Could you set down exactly the lines of the data below, starting at the one that holds "was: rocket (green)" and ending at the one that holds "in_second: bottom centre", both included, and only those?

● **DATA RECORDS**:
....

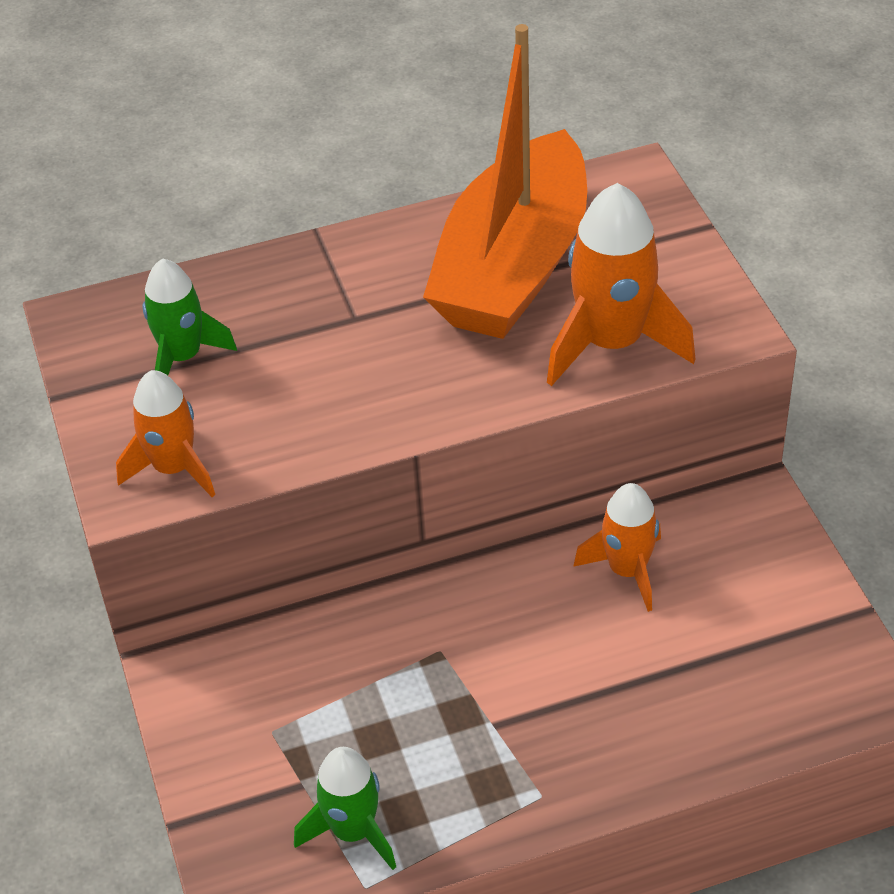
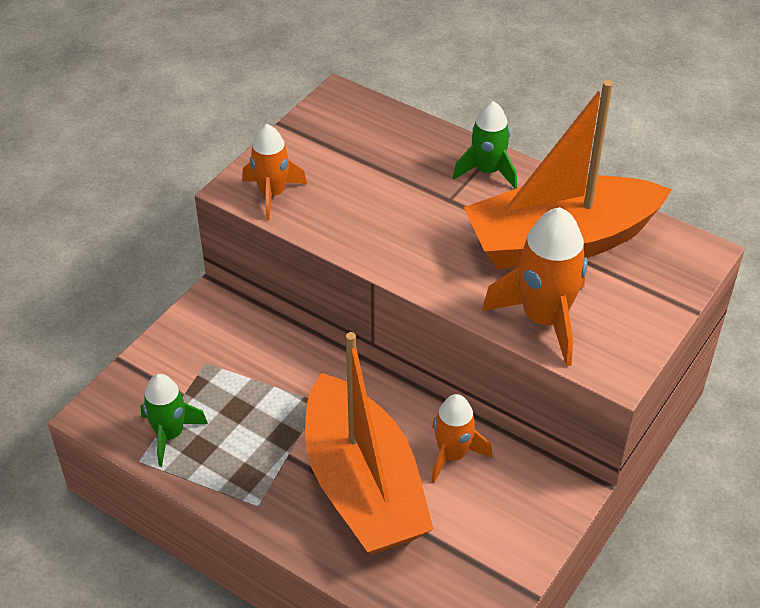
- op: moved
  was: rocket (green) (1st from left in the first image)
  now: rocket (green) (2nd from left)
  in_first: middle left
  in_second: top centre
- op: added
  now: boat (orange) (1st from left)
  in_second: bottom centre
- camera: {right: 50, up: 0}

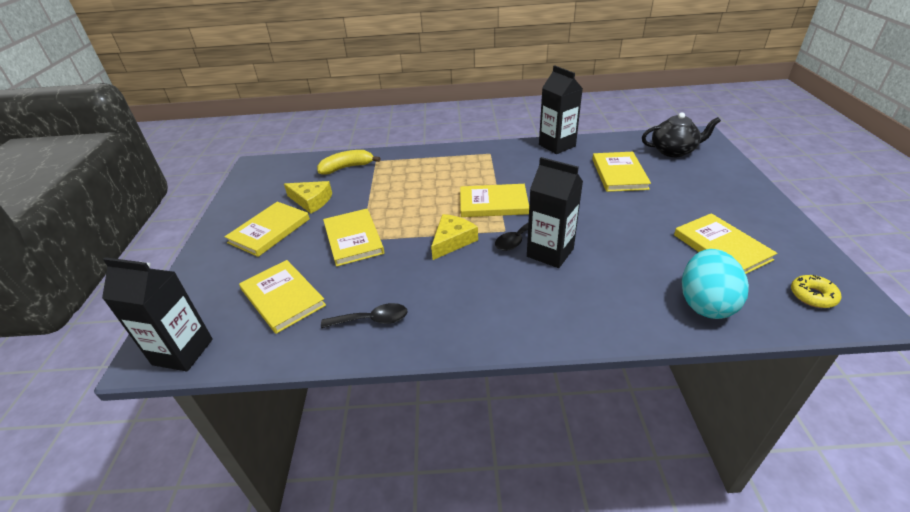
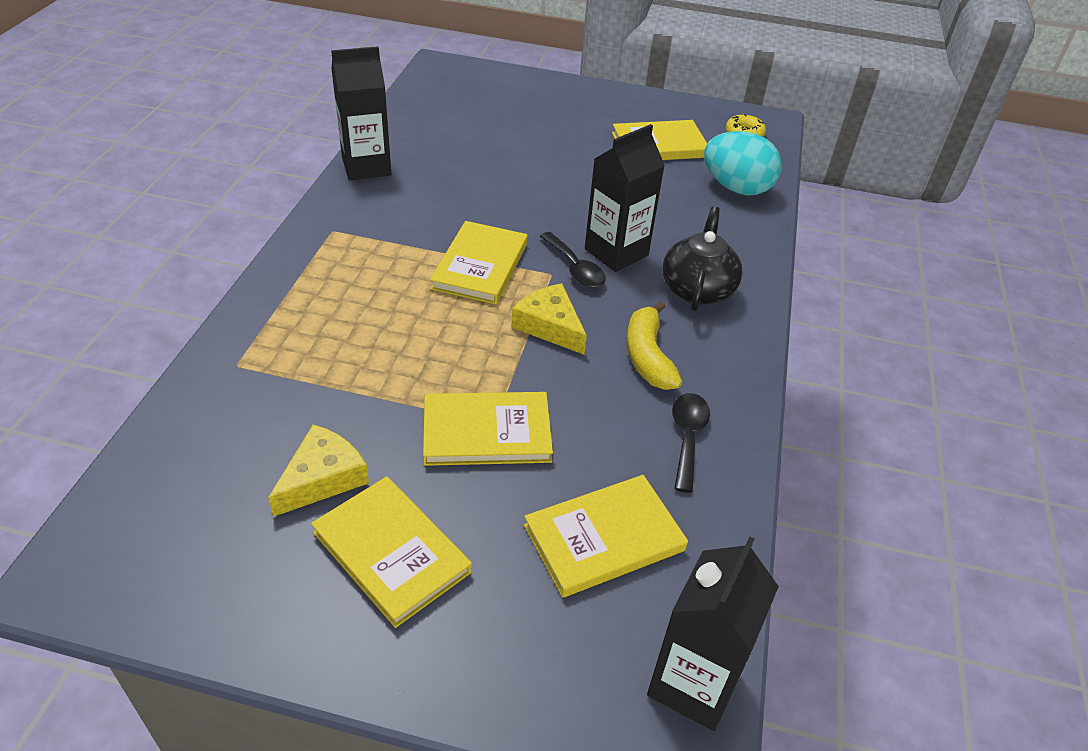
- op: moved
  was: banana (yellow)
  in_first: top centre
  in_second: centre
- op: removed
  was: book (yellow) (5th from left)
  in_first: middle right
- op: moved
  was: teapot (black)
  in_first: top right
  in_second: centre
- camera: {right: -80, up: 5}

....

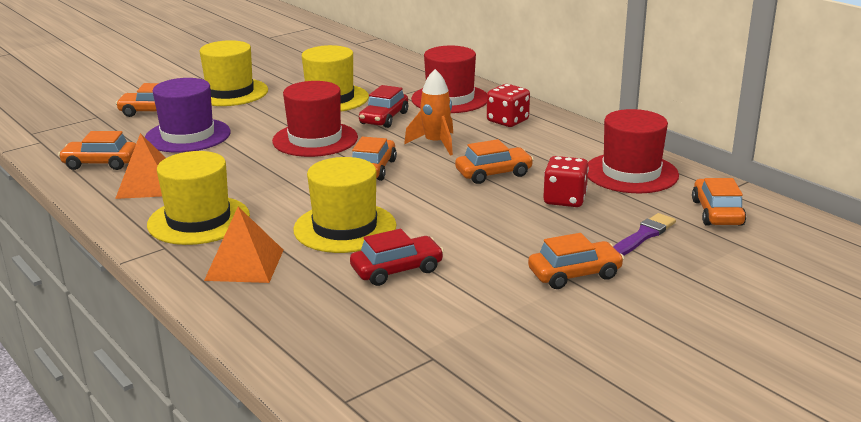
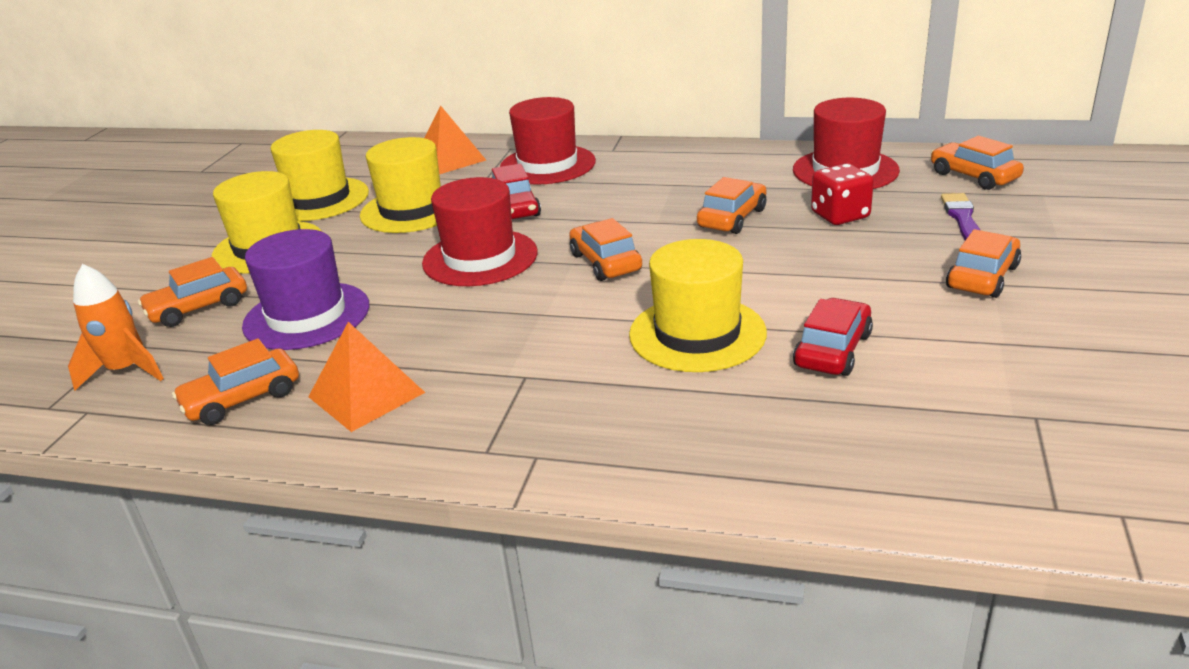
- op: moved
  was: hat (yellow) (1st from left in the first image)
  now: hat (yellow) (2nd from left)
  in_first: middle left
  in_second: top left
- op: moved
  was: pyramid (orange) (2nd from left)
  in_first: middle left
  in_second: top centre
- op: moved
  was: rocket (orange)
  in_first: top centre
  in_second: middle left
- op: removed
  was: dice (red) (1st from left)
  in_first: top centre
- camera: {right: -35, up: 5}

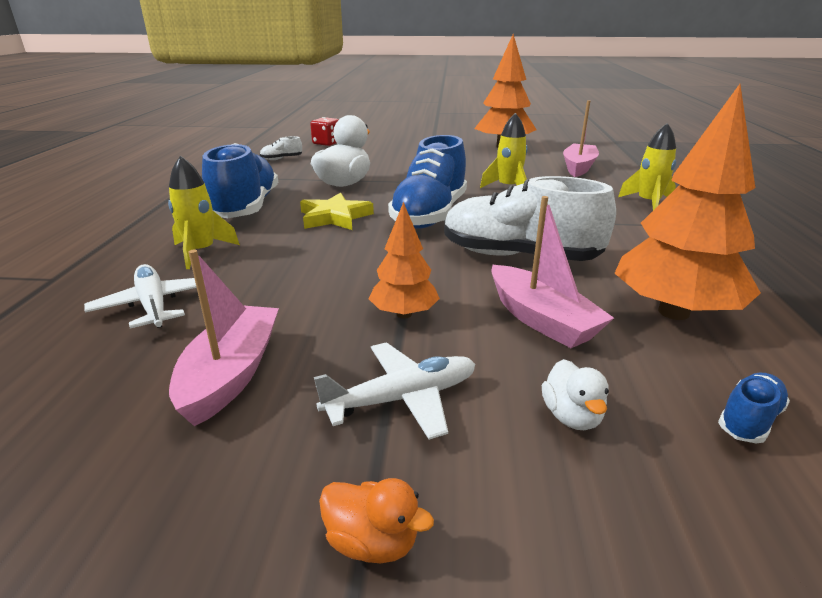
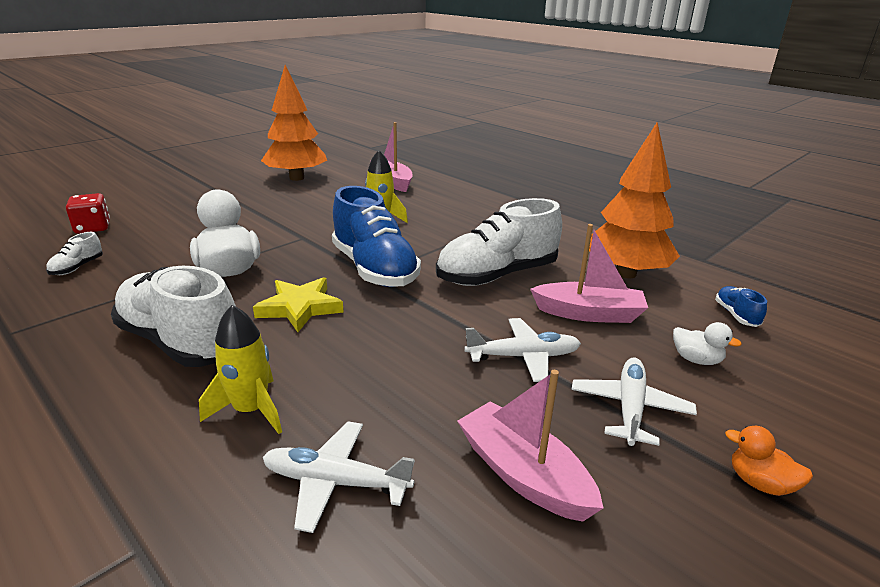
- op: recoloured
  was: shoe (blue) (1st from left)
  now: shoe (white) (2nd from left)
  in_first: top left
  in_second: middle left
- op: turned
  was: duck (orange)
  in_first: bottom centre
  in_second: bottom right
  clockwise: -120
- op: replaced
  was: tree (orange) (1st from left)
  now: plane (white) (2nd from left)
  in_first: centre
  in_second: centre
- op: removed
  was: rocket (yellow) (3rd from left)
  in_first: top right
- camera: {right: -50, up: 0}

....

● **WRITTEN ANSWER**:
  was: rocket (green) (1st from left in the first image)
  now: rocket (green) (2nd from left)
  in_first: middle left
  in_second: top centre
- op: added
  now: boat (orange) (1st from left)
  in_second: bottom centre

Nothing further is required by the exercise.